What you should do:
When the word "portfel" appears in a line of the data below, list that line.

[Extracted records]
>>>
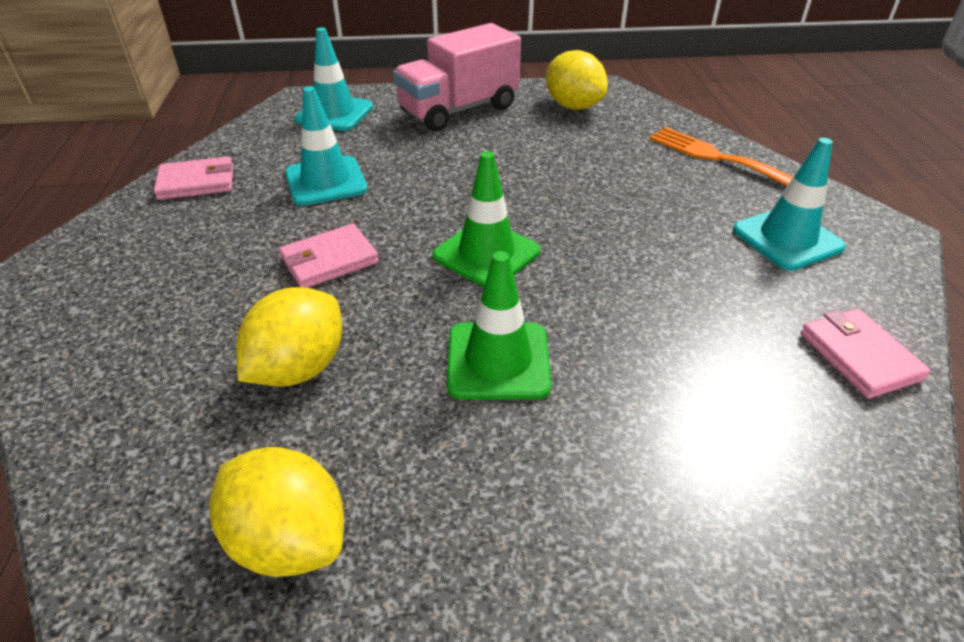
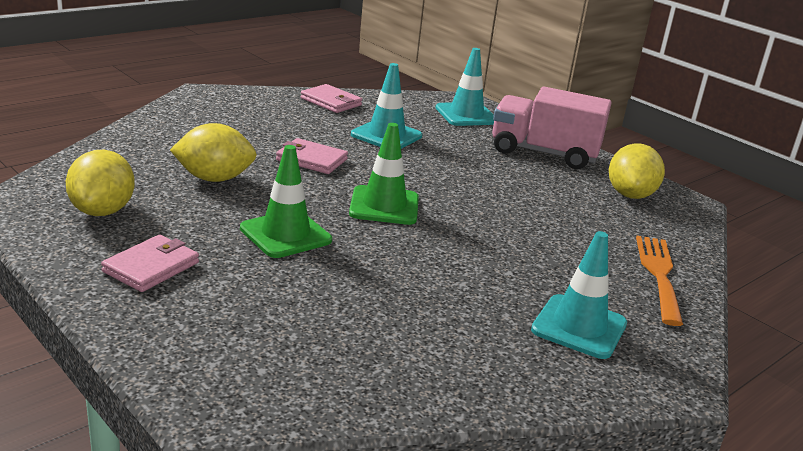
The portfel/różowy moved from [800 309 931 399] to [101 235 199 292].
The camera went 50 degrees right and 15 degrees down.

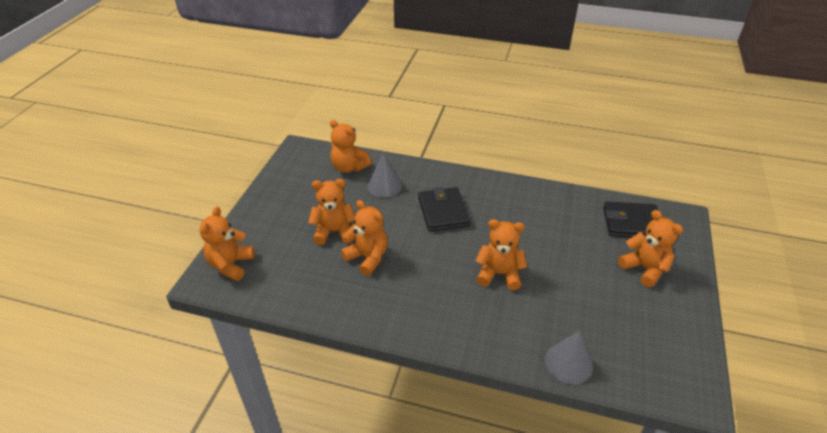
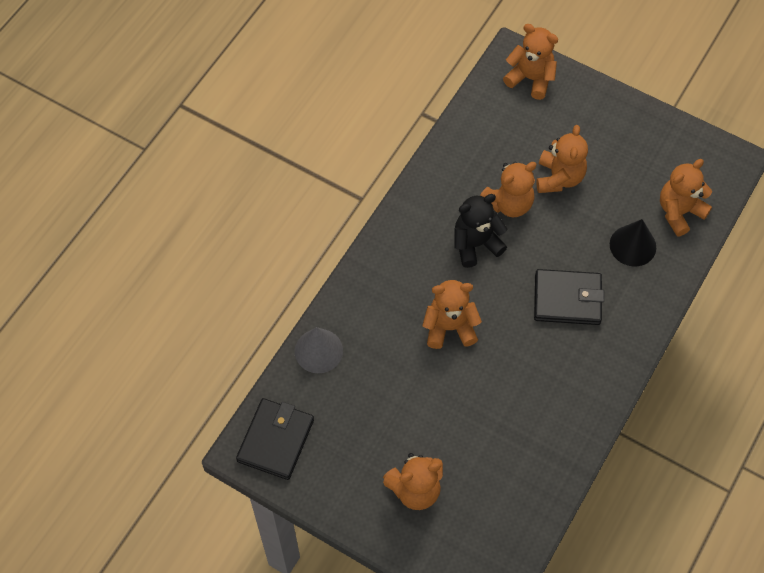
The stożek/szary at [367 153 402 197] became the stożek/czarny at [610 219 656 266].
The portfel/czarny moved from [603 201 658 237] to [236 398 314 480].
The miś/pomarańczowy at [475 219 527 290] turned 120 degrees counterclockwise.
The miś/czarny at [454 194 508 268] appeared.
The camera went 105 degrees right and 20 degrees up.

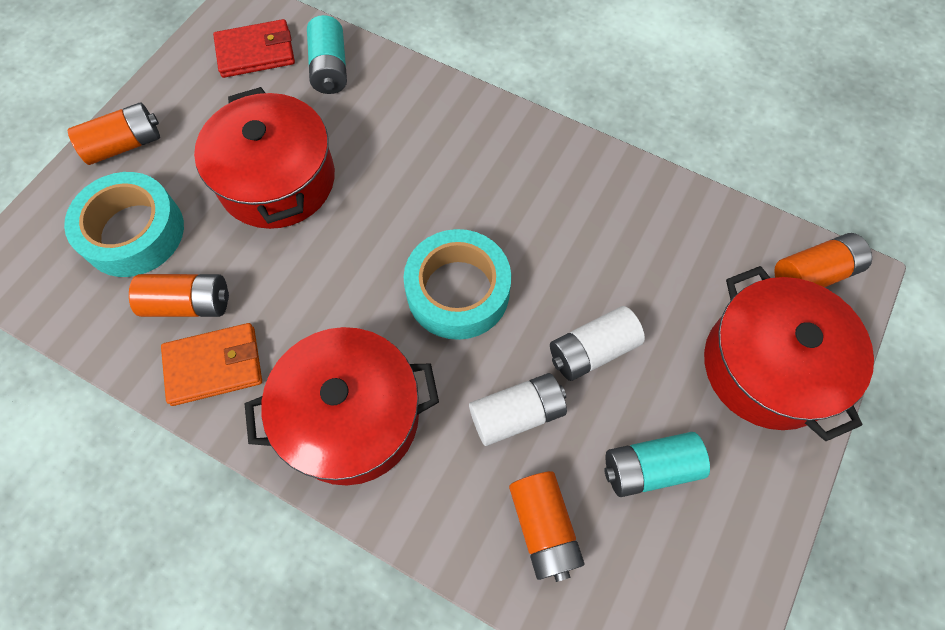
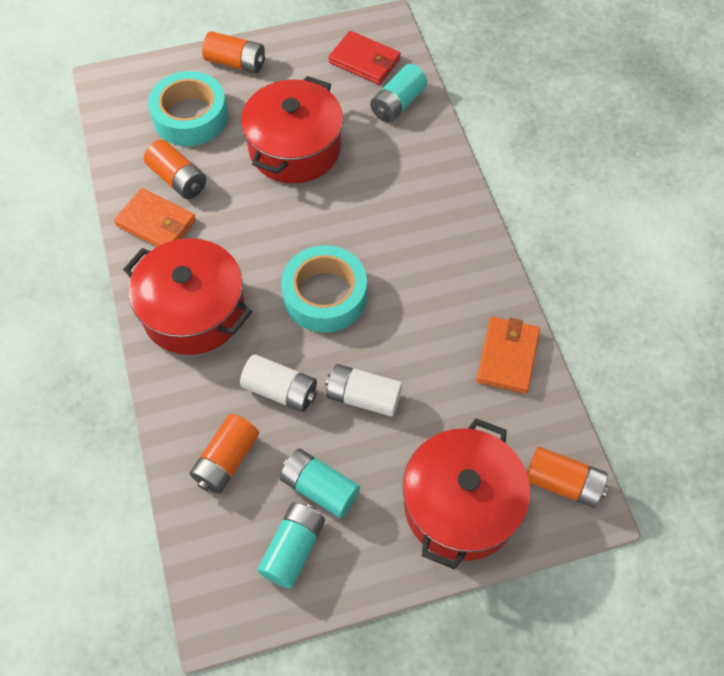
The portfel/pomarańczowy at [476 317 540 394] appeared.
The bateria/turkusowy at [257 502 325 588] appeared.
The camera went 45 degrees right and 5 degrees down.

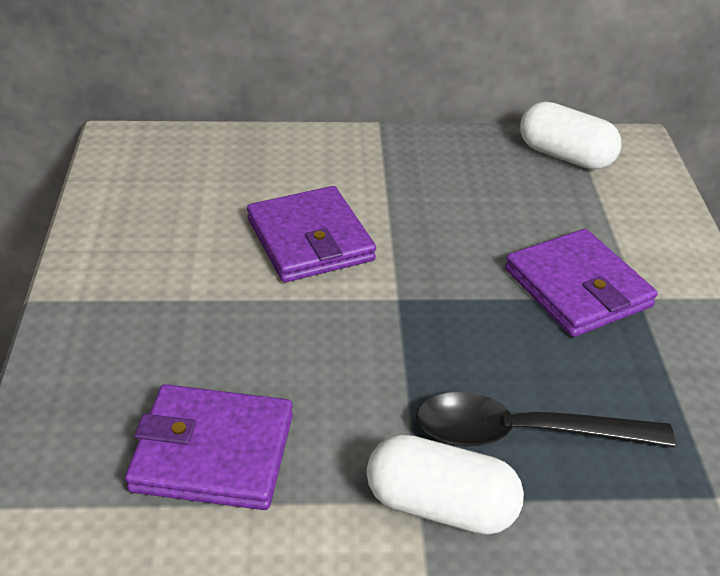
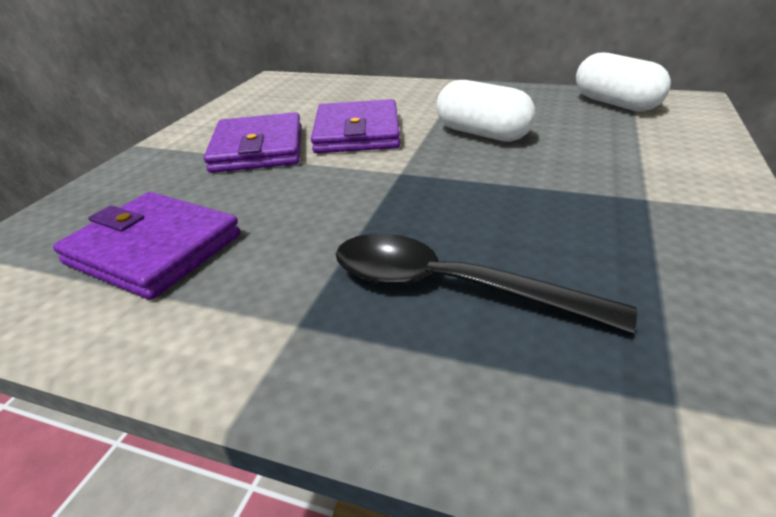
The portfel/fioletowy moved from [505 229 658 337] to [204 112 301 173].
The kapsułka/biały moved from [367 434 524 535] to [436 80 535 142].
The camera went 25 degrees right and 5 degrees down.

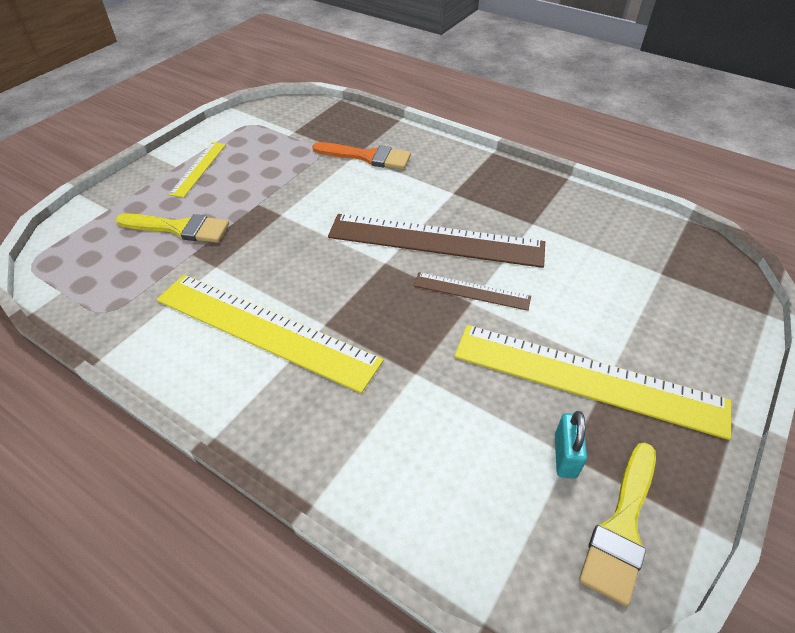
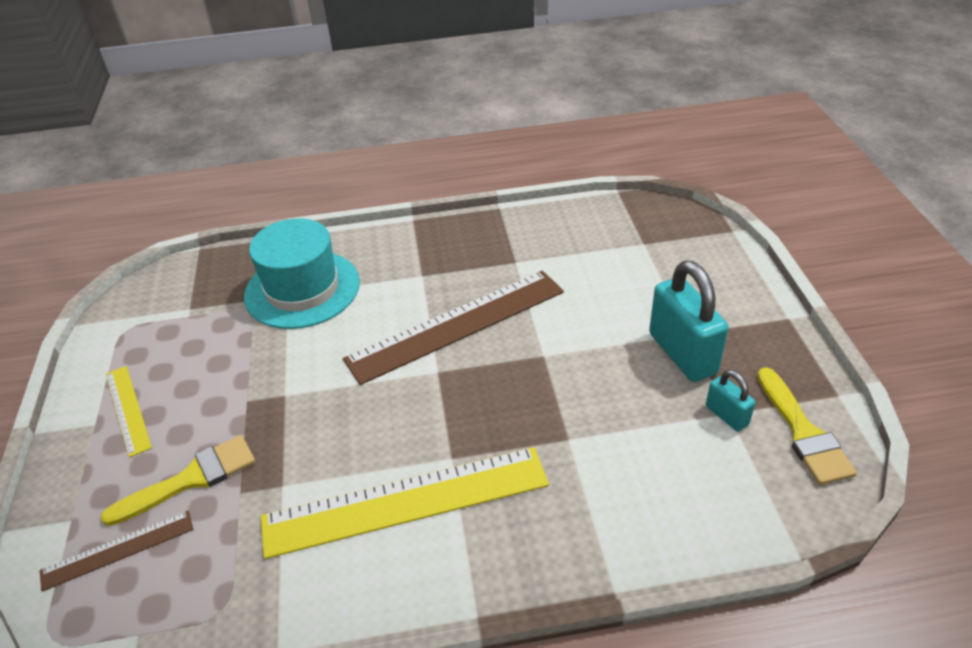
The pędzel/pomarańczowy at [312 142 411 170] was replaced by the kapelusz/turkusowy at [244 218 360 329].
The linijka/brązowy moved from [413 272 531 311] to [40 510 193 592].
The linijka/żółty at [454 325 731 440] was replaced by the kłódka/turkusowy at [649 260 729 382].
The camera went 40 degrees left and 5 degrees down.

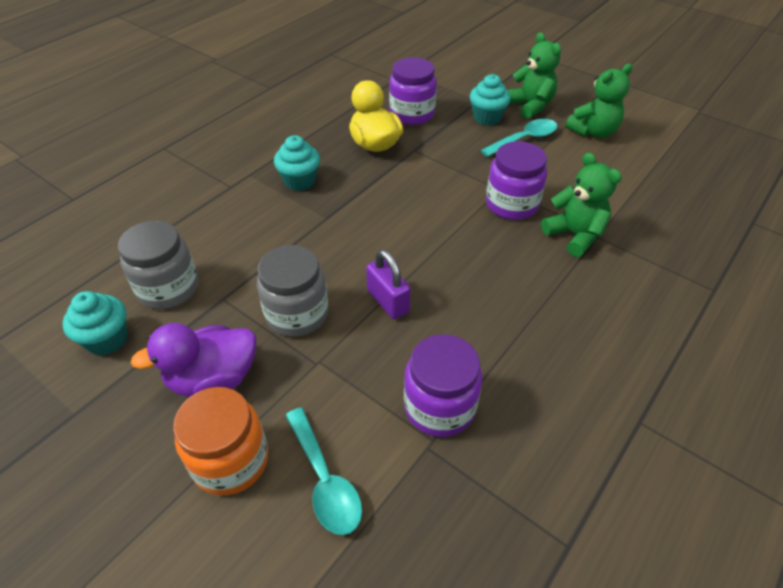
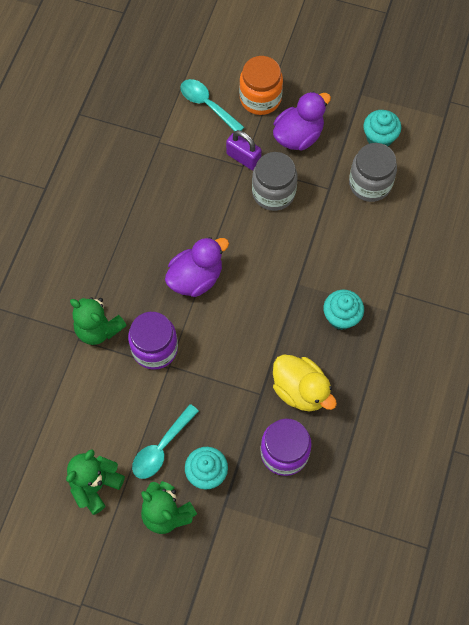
The kłódka/fioletowy moved from [366 249 411 319] to [226 130 262 170].
The słoik/fioletowy at [404 334 482 437] disappeared.
The kaczka/fioletowy at [165 237 229 297] appeared.
The camera went 160 degrees right and 20 degrees up.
<<<
Output for this task:
The portfel/różowy moved from [800 309 931 399] to [101 235 199 292].
The portfel/czarny moved from [603 201 658 237] to [236 398 314 480].
The portfel/pomarańczowy at [476 317 540 394] appeared.
The portfel/fioletowy moved from [505 229 658 337] to [204 112 301 173].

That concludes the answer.